Exercise goal:
State how many lines in the records include the string "containing", with case taken into account. Give only the number.

# Start of Extracted information

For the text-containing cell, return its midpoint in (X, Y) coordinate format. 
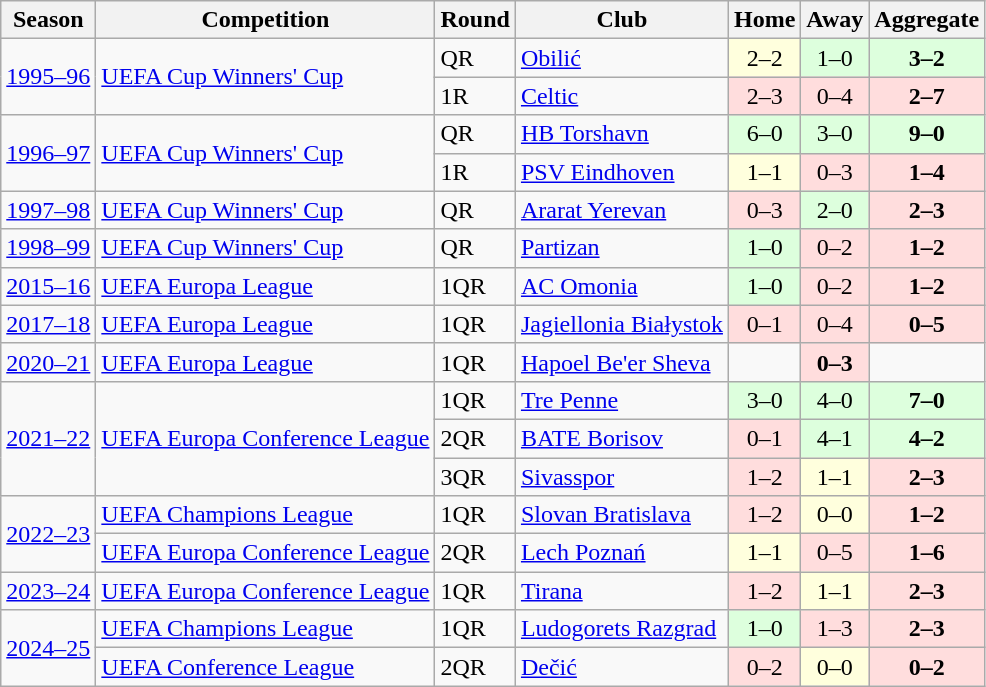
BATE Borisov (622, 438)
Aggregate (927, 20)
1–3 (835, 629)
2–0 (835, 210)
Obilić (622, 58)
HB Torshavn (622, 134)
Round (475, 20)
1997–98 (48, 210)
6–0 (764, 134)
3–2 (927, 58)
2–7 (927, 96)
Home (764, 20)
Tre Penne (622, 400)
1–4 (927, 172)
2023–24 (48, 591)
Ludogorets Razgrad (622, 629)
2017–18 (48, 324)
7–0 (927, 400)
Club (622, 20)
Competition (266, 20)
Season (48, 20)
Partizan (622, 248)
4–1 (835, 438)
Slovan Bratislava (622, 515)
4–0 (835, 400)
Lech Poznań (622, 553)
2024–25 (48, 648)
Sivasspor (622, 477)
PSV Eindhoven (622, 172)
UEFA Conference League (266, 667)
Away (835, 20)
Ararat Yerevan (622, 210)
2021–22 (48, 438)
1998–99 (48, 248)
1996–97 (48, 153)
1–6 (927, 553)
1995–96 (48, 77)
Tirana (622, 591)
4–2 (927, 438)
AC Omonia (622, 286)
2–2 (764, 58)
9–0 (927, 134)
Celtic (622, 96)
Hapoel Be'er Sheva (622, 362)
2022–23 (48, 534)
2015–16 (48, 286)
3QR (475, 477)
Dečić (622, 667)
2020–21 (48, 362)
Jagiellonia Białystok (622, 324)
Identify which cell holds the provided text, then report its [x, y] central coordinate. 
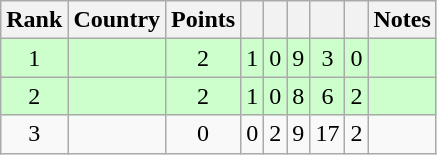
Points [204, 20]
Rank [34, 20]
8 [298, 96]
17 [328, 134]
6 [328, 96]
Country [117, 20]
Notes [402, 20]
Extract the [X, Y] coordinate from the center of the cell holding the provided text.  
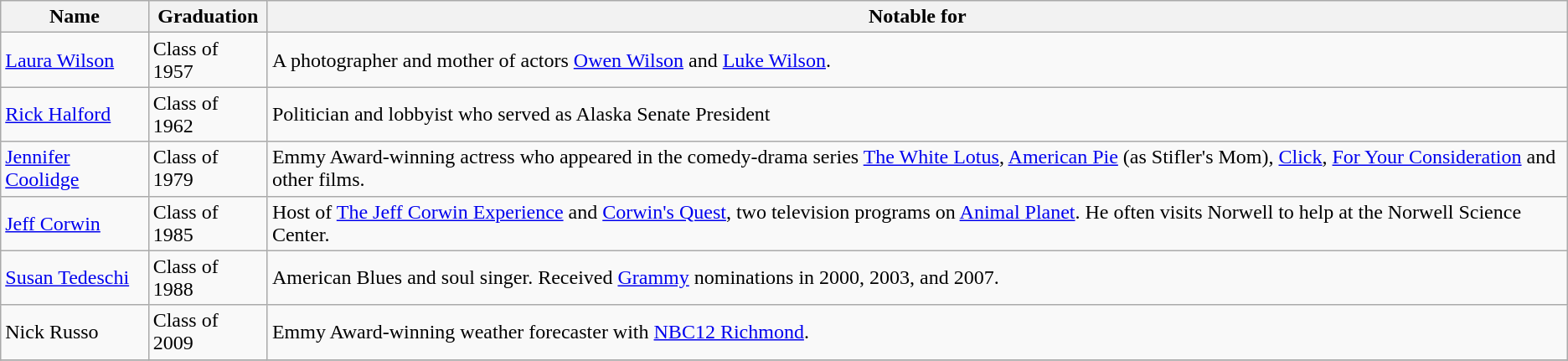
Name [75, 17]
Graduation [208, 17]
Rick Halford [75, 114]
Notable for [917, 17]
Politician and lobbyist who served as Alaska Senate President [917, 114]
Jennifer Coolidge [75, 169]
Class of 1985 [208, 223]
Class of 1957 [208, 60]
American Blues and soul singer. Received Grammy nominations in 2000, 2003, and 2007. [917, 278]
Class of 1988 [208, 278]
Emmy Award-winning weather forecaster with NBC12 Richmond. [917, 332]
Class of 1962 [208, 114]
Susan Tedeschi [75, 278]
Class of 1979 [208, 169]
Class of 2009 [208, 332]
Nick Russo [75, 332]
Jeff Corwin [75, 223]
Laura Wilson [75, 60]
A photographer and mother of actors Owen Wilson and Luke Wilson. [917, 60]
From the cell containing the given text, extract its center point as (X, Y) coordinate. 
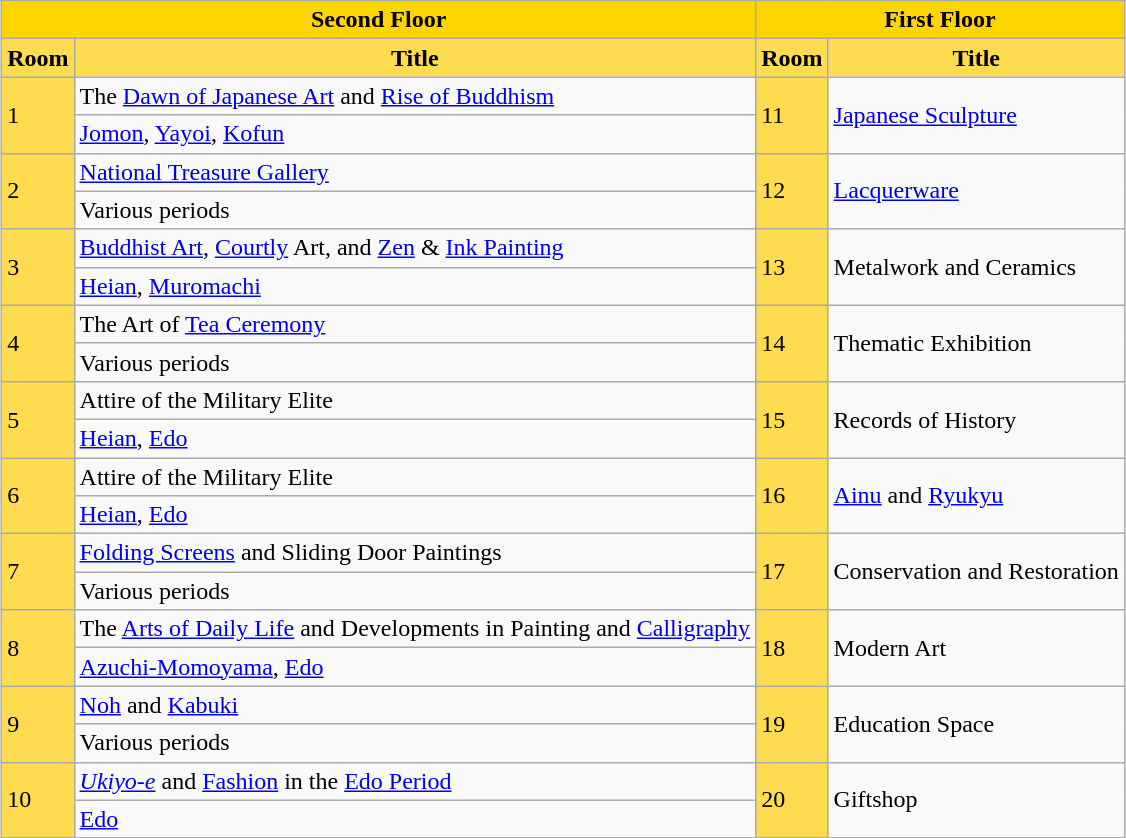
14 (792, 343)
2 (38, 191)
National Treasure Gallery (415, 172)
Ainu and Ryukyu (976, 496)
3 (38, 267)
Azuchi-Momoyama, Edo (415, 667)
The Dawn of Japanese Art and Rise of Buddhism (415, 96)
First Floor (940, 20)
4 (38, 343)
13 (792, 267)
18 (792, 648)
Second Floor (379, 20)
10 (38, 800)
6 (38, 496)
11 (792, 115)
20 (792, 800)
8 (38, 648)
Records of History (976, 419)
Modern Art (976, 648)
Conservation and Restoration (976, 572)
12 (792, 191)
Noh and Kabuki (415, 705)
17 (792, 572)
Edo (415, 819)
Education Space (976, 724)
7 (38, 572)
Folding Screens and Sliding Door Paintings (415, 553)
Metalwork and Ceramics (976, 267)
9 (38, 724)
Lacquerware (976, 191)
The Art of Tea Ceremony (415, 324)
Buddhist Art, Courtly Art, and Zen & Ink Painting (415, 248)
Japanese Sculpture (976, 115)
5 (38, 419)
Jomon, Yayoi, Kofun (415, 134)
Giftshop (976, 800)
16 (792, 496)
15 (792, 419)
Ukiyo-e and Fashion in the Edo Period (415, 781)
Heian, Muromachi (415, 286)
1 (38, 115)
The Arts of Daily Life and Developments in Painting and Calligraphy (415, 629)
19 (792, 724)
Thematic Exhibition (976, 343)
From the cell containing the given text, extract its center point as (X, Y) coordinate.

# End of Extracted information

Result for this exercise:
3